### Required action
Search the entries below for "grey". Report each line where it occurs.

[Dataset excerpts]
-=-=-=-=-

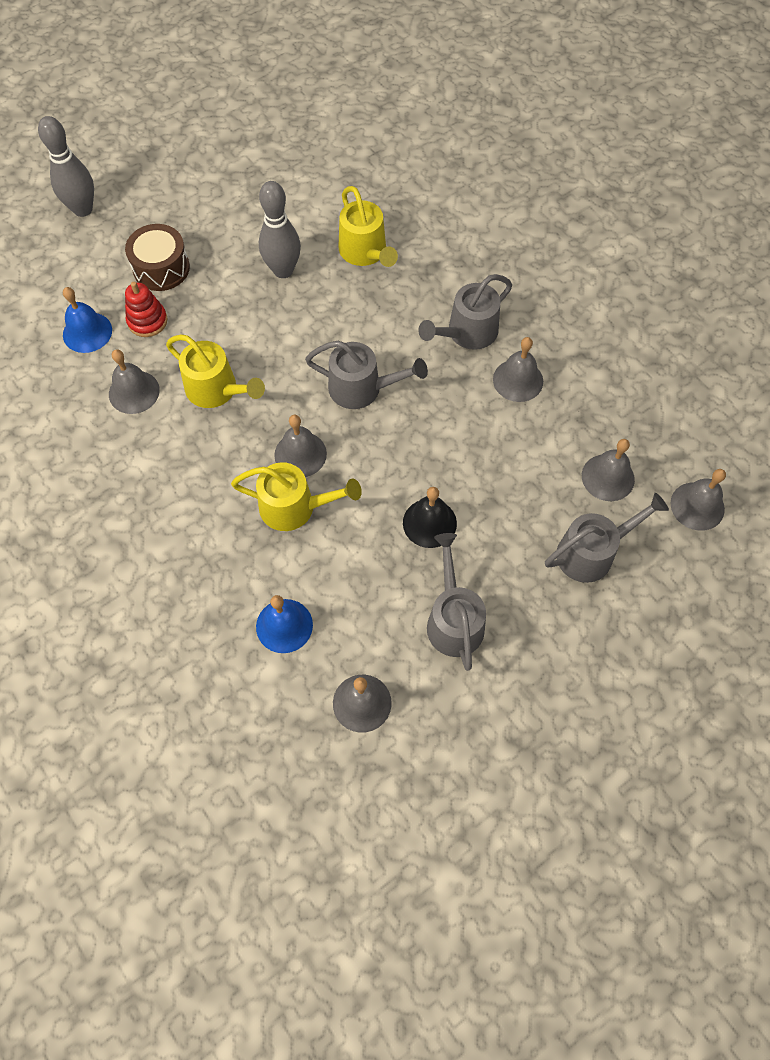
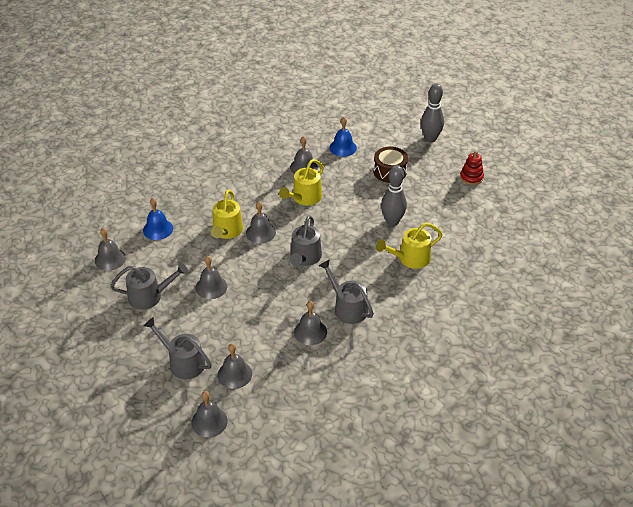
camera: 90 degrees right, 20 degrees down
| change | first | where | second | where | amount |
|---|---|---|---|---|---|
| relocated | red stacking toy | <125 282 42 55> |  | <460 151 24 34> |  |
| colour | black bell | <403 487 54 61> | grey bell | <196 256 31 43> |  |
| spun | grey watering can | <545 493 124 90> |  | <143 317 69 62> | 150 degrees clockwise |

-=-=-=-=-

### Response area
| colour | black bell | <403 487 54 61> | grey bell | <196 256 31 43> |  |
| spun | grey watering can | <545 493 124 90> |  | <143 317 69 62> | 150 degrees clockwise |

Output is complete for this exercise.